* _Scene comparison data_
↓

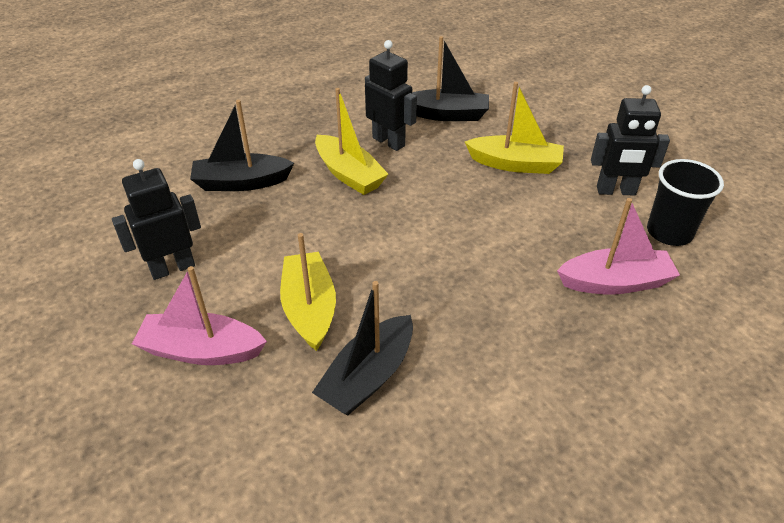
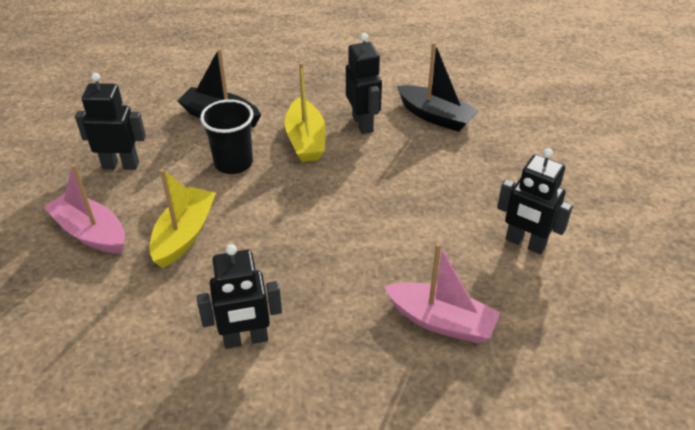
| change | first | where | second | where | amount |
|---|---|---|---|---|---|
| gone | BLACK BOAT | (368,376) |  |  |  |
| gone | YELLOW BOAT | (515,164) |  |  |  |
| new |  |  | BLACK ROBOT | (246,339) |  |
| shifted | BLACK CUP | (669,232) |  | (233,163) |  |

↑

Without including any pictures, reproduce the data exactly.

* _RESPONSE AREA_
| change | first | where | second | where | amount |
|---|---|---|---|---|---|
| gone | BLACK BOAT | (368,376) |  |  |  |
| gone | YELLOW BOAT | (515,164) |  |  |  |
| new |  |  | BLACK ROBOT | (246,339) |  |
| shifted | BLACK CUP | (669,232) |  | (233,163) |  |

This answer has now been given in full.